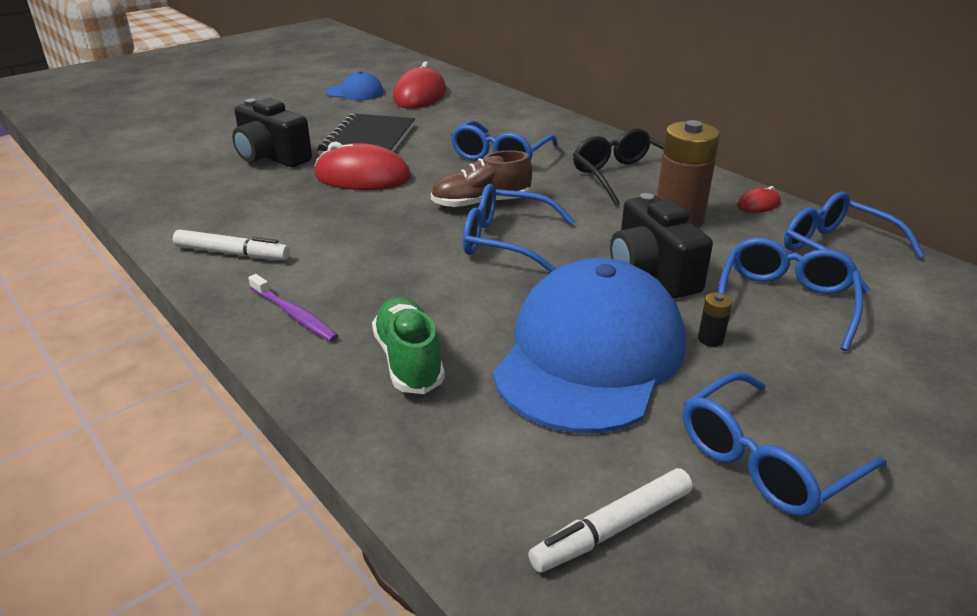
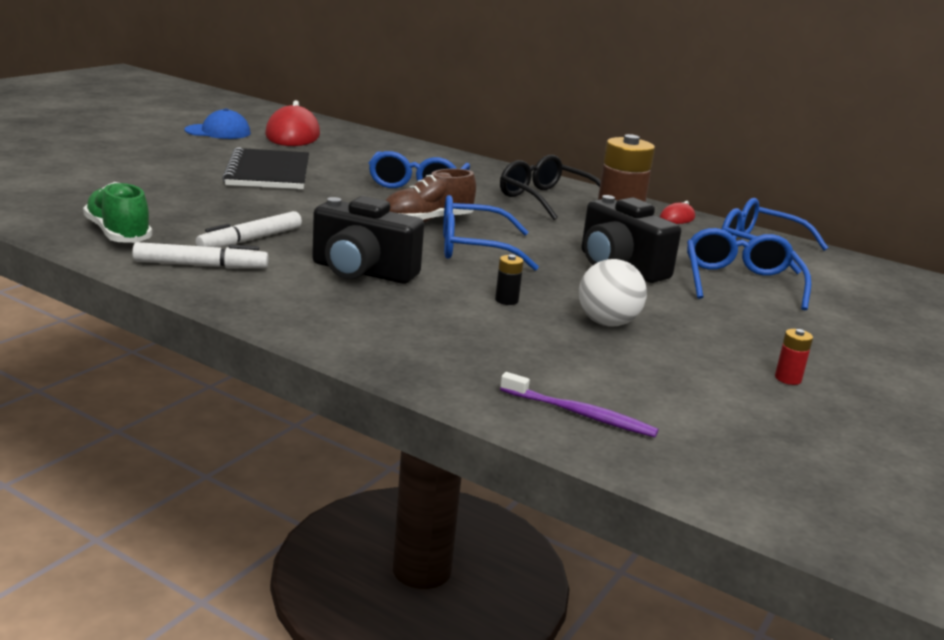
camera: 20 degrees left, 10 degrees down
black camera [232,98,312,167] -> black camera moved to [312,196,424,284]
purple toothbrush [248,274,338,342] -> purple toothbrush moved to [500,372,659,437]
red mouse [314,142,411,190] -> none
green shoe [372,297,445,394] -> green shoe moved to [83,182,152,243]
blue cap [493,258,686,433] -> white ball [579,259,647,326]
white marker [528,468,693,573] -> white marker moved to [195,211,302,248]
blue glasses [683,372,887,516] -> red battery [775,329,813,385]
black battery [698,292,733,347] -> black battery moved to [495,255,524,305]

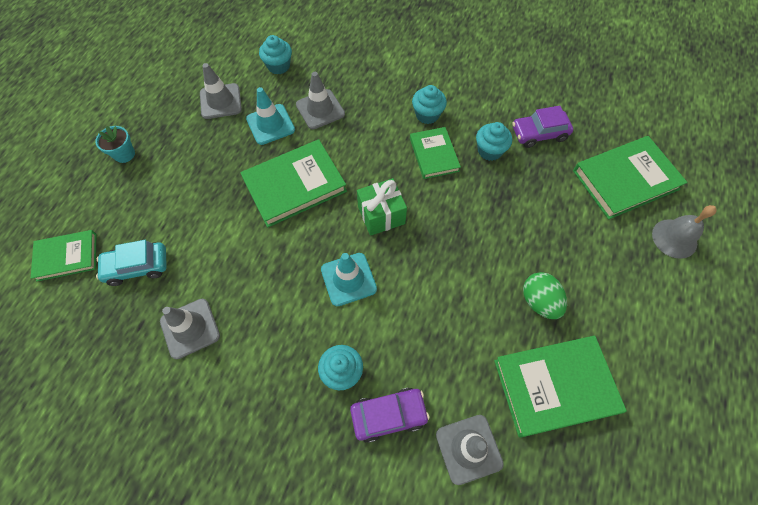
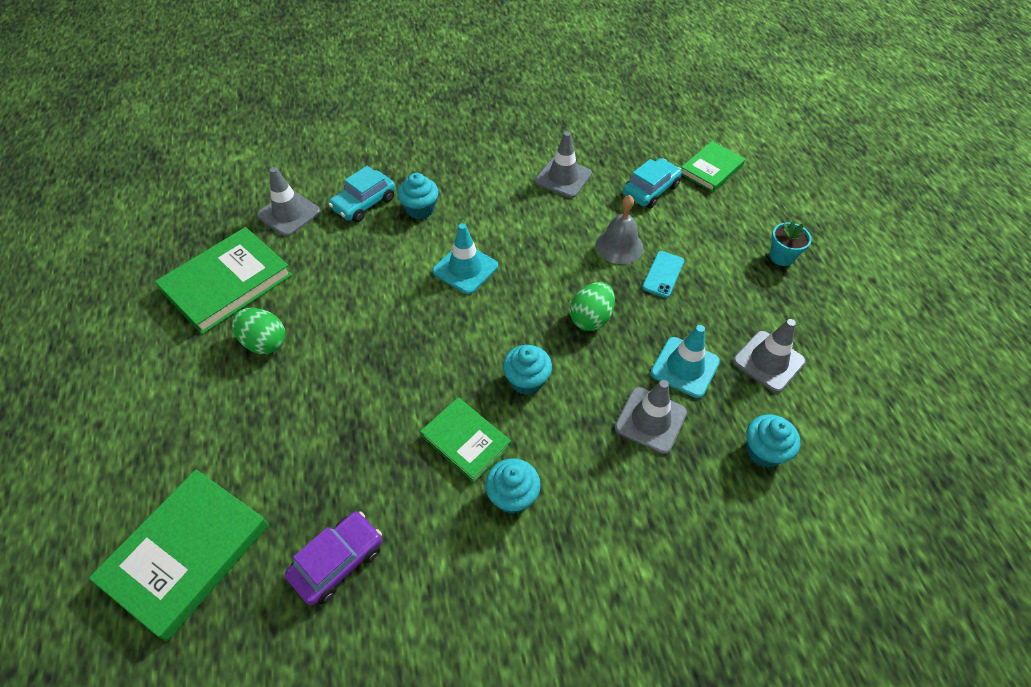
camera: 145 degrees right, 10 degrees down
green book [240,139,347,228] -> green egg [570,282,615,331]
purple car [350,388,430,443] -> turquoise car [328,166,396,222]
green gift [357,178,407,236] -> none
turquoise cupcake [476,122,512,161] -> turquoise cupcake moved to [503,345,552,395]
grey bell [652,205,717,259] -> grey bell moved to [596,195,643,264]
none -> turquoise phone [642,251,684,298]

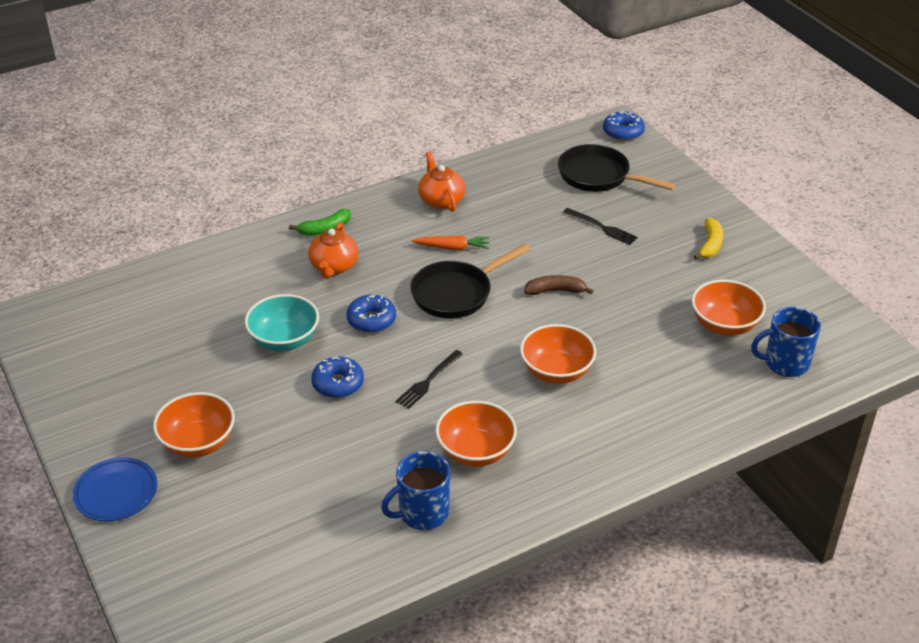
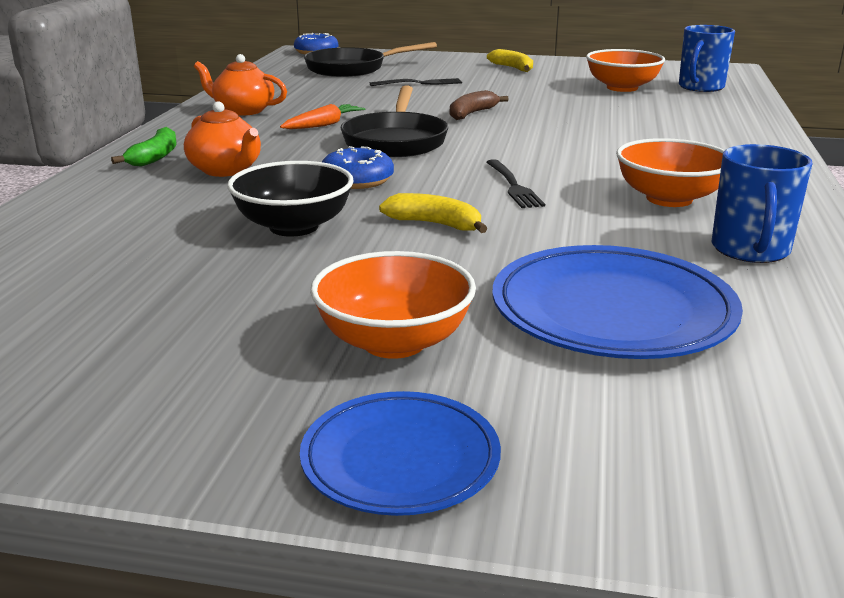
camera: 50 degrees left, 15 degrees down
turquoise bowl [244,294,319,351] -> black bowl [227,161,354,237]
blue donut [311,357,364,398] -> yellow banana [379,193,487,233]
orange bowl [520,324,596,384] -> none
none -> blue plate [492,245,743,359]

WHAT YOU WILL DO: Would you set down, word for word, the lines running from the one that contains "red mouse [314,142,411,190] -> none" to the last line of the material, omitting all pictures?

RESULT:
red mouse [314,142,411,190] -> none
green shoe [372,297,445,394] -> green shoe moved to [83,182,152,243]
blue cap [493,258,686,433] -> white ball [579,259,647,326]
white marker [528,468,693,573] -> white marker moved to [195,211,302,248]
blue glasses [683,372,887,516] -> red battery [775,329,813,385]
black battery [698,292,733,347] -> black battery moved to [495,255,524,305]

camera: 145 degrees right, 10 degrees down
green book [240,139,347,228] -> green egg [570,282,615,331]
purple car [350,388,430,443] -> turquoise car [328,166,396,222]
green gift [357,178,407,236] -> none
turquoise cupcake [476,122,512,161] -> turquoise cupcake moved to [503,345,552,395]
grey bell [652,205,717,259] -> grey bell moved to [596,195,643,264]
none -> turquoise phone [642,251,684,298]

camera: 50 degrees left, 15 degrees down
turquoise bowl [244,294,319,351] -> black bowl [227,161,354,237]
blue donut [311,357,364,398] -> yellow banana [379,193,487,233]
orange bowl [520,324,596,384] -> none
none -> blue plate [492,245,743,359]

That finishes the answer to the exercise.